[Revision tracking records]

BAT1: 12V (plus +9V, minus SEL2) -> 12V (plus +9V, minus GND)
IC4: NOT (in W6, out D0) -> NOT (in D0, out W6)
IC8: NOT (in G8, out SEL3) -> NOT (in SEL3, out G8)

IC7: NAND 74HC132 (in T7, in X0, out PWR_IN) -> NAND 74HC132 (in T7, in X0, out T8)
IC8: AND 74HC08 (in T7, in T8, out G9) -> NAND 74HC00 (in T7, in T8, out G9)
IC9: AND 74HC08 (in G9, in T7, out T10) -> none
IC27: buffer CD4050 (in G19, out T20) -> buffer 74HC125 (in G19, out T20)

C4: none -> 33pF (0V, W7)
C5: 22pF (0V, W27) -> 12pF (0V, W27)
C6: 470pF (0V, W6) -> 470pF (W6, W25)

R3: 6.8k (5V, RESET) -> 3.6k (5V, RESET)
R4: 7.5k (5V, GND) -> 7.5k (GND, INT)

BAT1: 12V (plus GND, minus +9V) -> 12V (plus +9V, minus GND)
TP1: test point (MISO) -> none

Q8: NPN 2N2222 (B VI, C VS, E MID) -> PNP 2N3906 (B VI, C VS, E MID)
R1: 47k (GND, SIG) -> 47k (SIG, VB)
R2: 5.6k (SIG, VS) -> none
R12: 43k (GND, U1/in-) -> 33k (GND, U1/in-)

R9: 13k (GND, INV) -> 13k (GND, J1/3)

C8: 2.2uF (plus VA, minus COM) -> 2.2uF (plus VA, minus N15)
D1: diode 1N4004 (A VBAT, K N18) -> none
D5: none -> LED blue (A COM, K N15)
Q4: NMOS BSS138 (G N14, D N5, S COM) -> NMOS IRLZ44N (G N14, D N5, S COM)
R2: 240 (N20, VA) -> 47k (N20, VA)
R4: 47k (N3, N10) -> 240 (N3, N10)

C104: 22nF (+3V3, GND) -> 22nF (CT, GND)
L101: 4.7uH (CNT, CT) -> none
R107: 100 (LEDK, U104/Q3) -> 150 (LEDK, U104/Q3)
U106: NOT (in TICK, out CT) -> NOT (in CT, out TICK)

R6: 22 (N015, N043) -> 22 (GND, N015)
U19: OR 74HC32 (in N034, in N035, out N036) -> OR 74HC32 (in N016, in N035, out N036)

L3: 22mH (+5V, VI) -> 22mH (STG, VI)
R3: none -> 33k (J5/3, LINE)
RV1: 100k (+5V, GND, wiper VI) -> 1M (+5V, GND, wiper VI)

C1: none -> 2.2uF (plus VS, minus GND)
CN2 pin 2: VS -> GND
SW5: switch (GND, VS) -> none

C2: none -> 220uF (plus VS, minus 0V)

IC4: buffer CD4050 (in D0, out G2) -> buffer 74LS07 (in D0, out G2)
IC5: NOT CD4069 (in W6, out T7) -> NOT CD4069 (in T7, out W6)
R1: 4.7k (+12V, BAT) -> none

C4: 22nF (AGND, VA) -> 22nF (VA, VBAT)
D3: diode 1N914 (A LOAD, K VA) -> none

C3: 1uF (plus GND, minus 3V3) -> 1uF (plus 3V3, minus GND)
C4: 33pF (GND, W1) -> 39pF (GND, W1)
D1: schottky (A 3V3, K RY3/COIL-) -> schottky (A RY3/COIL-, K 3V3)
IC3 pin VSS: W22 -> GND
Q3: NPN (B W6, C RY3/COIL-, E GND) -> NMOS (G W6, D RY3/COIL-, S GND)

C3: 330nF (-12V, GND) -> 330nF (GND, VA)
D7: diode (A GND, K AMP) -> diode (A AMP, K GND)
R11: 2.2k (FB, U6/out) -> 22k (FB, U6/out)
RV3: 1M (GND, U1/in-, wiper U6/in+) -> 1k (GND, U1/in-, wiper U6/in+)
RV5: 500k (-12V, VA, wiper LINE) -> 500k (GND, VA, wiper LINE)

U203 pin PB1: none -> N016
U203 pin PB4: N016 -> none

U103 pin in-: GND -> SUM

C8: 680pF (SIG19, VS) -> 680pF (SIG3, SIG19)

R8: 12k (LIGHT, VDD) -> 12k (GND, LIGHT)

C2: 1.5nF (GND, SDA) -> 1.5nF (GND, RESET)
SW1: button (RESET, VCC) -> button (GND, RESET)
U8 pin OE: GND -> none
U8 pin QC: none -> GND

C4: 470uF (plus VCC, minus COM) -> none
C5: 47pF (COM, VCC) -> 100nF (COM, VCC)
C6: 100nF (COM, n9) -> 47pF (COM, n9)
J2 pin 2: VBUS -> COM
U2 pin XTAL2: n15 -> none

▶ _Your assignment_: For the string "plus", give the number of lines in the data that contain it, and only that number.

▶ _Result for this task_: 7